Frame-by-frame shape edits
==*==

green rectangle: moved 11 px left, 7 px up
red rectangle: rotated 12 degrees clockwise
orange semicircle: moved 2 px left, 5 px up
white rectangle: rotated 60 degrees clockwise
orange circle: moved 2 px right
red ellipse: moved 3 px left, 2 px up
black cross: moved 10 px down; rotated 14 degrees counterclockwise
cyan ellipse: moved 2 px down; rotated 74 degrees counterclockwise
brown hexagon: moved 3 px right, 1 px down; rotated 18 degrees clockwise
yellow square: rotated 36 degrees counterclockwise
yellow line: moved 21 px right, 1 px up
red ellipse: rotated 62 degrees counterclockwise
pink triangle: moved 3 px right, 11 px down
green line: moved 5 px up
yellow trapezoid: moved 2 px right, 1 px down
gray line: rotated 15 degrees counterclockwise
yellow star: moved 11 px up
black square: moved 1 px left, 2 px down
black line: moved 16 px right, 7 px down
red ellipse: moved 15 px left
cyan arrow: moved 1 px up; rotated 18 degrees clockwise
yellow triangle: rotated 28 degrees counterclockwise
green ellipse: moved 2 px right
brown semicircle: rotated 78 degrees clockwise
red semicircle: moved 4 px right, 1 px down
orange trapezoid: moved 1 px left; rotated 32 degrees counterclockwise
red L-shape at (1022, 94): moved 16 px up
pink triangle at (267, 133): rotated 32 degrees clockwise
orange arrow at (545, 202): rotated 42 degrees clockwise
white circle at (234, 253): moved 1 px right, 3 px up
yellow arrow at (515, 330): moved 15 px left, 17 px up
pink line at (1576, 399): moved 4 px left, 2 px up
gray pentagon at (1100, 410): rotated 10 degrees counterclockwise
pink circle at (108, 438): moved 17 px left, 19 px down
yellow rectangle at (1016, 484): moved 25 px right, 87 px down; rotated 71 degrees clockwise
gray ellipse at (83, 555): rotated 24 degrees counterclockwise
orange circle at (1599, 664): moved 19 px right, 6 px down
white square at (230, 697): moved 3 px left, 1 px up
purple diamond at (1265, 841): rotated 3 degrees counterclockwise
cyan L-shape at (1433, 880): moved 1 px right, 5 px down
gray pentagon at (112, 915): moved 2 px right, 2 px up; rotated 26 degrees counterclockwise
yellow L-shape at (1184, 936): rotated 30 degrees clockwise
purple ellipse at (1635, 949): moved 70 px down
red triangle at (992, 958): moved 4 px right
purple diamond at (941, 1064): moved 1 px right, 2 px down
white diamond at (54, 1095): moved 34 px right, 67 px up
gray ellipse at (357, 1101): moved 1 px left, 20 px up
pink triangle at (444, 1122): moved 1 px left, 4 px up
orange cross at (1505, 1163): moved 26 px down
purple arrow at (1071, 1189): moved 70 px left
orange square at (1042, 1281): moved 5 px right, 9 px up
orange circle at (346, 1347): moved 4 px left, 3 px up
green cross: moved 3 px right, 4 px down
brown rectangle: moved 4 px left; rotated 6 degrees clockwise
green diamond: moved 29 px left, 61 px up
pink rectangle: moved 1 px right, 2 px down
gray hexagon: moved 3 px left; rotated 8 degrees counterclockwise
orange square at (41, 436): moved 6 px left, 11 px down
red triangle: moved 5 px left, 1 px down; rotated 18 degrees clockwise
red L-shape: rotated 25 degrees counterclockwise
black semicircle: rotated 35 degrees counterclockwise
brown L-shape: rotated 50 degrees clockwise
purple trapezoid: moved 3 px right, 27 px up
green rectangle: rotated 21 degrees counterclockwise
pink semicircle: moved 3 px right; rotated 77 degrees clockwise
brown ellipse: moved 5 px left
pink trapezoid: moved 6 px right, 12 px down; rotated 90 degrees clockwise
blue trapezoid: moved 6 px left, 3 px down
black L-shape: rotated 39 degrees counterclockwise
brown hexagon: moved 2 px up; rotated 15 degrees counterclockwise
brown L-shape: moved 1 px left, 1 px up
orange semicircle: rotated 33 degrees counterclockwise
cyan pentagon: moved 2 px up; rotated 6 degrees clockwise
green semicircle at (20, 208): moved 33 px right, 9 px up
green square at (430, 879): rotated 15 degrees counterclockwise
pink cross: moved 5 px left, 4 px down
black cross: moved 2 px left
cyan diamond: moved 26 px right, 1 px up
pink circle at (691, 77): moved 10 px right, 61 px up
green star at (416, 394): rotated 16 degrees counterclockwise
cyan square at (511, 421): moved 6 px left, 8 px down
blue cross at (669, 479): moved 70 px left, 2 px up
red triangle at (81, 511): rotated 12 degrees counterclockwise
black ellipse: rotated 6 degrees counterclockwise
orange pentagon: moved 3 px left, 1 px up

==*==

What this task involves: Copy exactly. The range runs from the line containing "blue trapezoid: moved 6 px left, 3 px down" through the last line of the data.

Response area:
blue trapezoid: moved 6 px left, 3 px down
black L-shape: rotated 39 degrees counterclockwise
brown hexagon: moved 2 px up; rotated 15 degrees counterclockwise
brown L-shape: moved 1 px left, 1 px up
orange semicircle: rotated 33 degrees counterclockwise
cyan pentagon: moved 2 px up; rotated 6 degrees clockwise
green semicircle at (20, 208): moved 33 px right, 9 px up
green square at (430, 879): rotated 15 degrees counterclockwise
pink cross: moved 5 px left, 4 px down
black cross: moved 2 px left
cyan diamond: moved 26 px right, 1 px up
pink circle at (691, 77): moved 10 px right, 61 px up
green star at (416, 394): rotated 16 degrees counterclockwise
cyan square at (511, 421): moved 6 px left, 8 px down
blue cross at (669, 479): moved 70 px left, 2 px up
red triangle at (81, 511): rotated 12 degrees counterclockwise
black ellipse: rotated 6 degrees counterclockwise
orange pentagon: moved 3 px left, 1 px up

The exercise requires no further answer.